%%

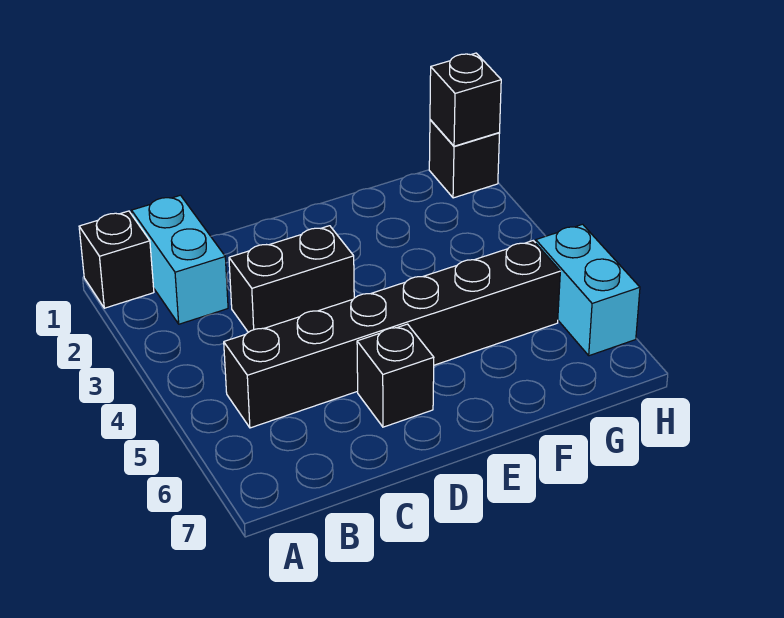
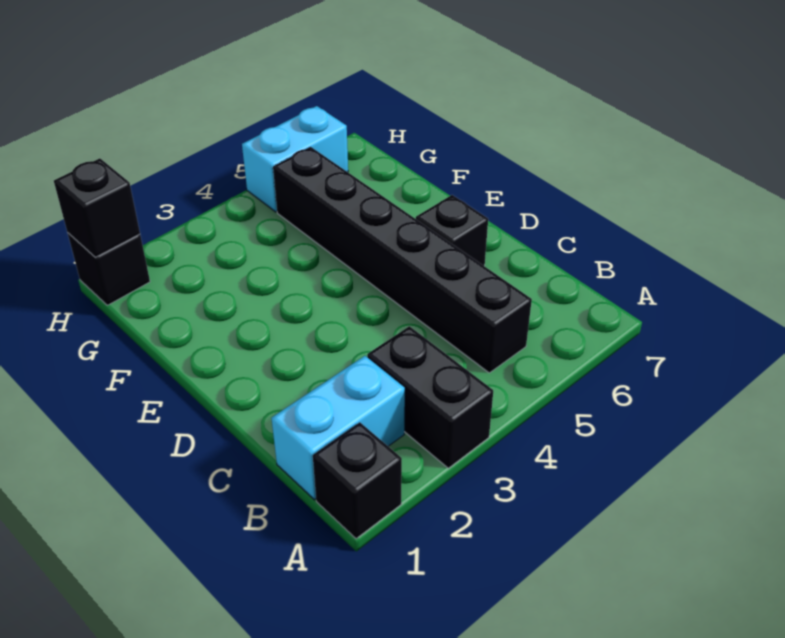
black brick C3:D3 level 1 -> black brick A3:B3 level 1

%%
%%

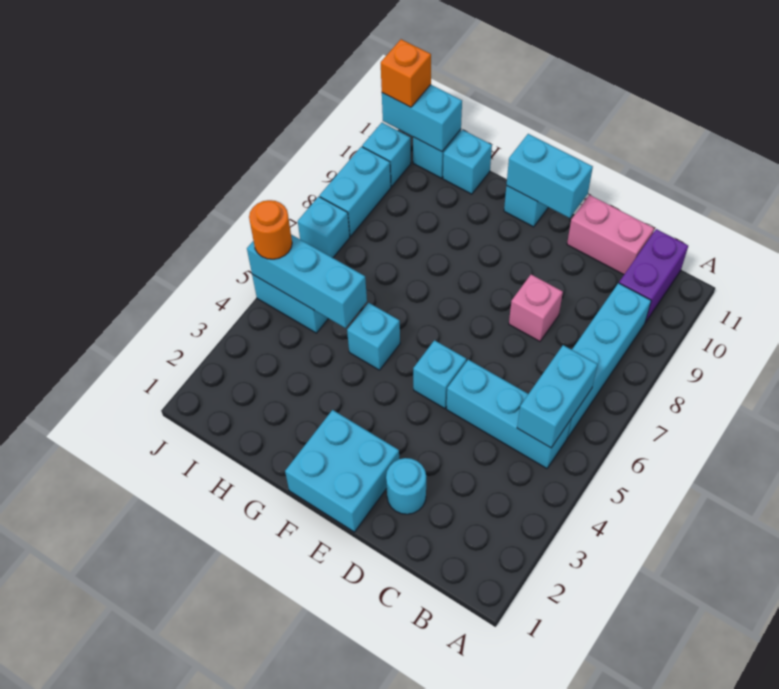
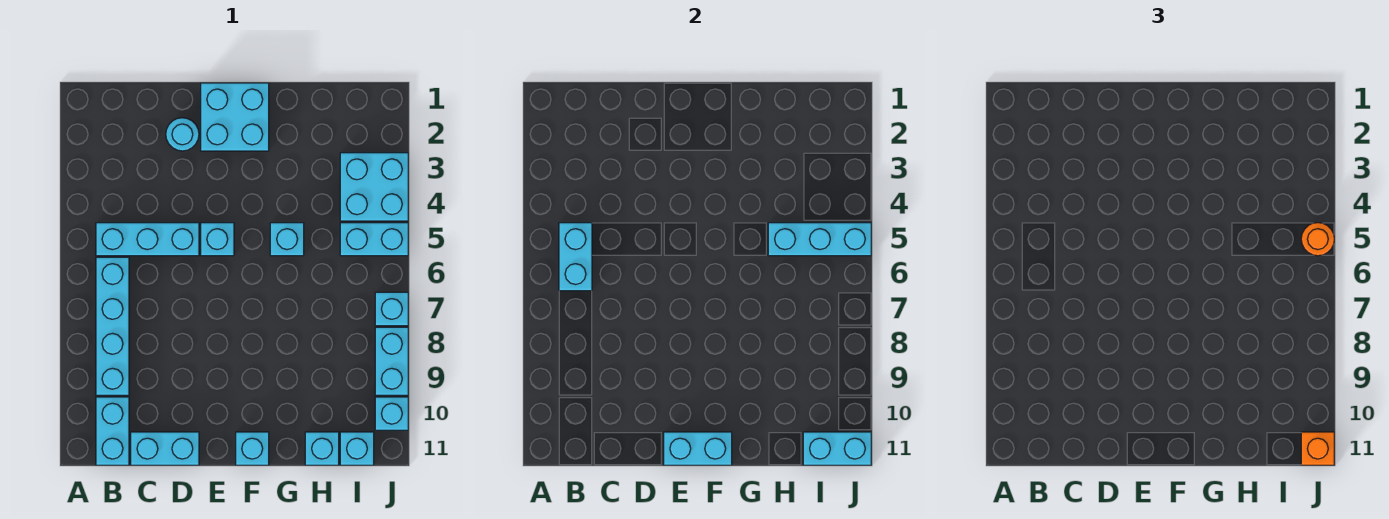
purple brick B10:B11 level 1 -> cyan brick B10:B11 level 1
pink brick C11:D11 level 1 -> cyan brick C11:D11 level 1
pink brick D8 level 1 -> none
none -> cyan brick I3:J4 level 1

%%
%%

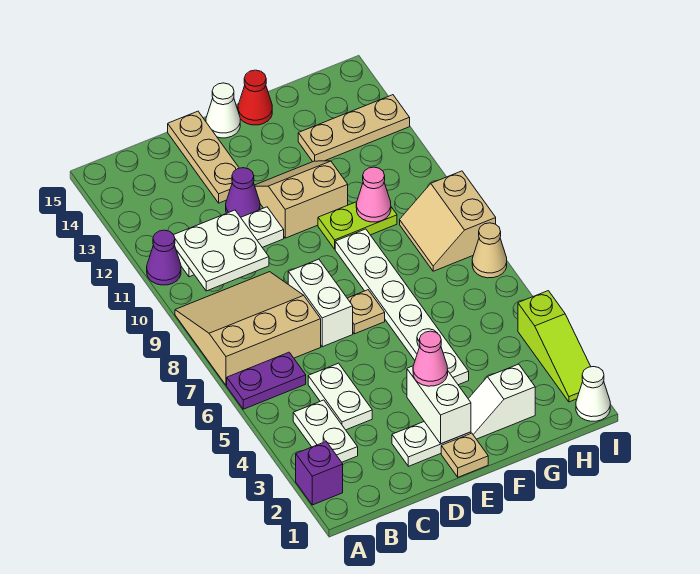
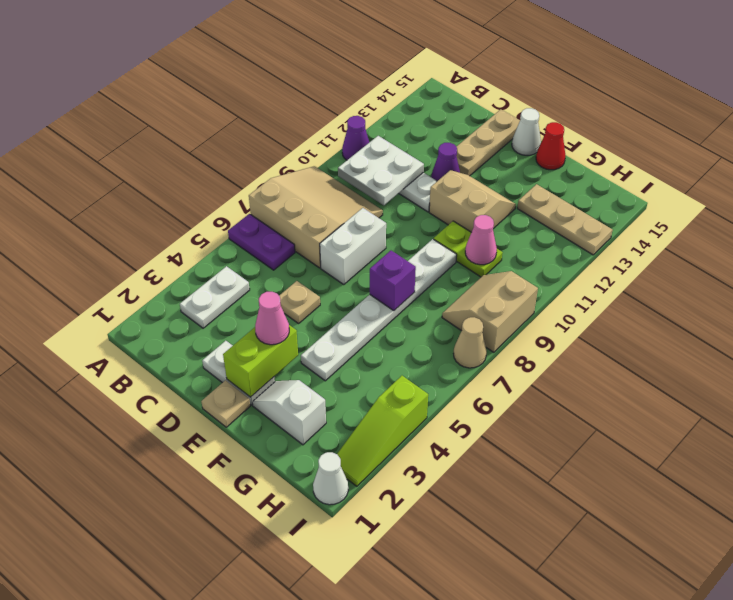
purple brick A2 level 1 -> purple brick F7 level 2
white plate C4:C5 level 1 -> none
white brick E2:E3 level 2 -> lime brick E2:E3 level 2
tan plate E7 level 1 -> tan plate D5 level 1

%%

Above this task is a listing. Restate, word for word and with nothing added, the lines from the one with "white plate C4:C5 level 1 -> none" through the one with "tan plate E7 level 1 -> tan plate D5 level 1".

COMPLETED TASK —
white plate C4:C5 level 1 -> none
white brick E2:E3 level 2 -> lime brick E2:E3 level 2
tan plate E7 level 1 -> tan plate D5 level 1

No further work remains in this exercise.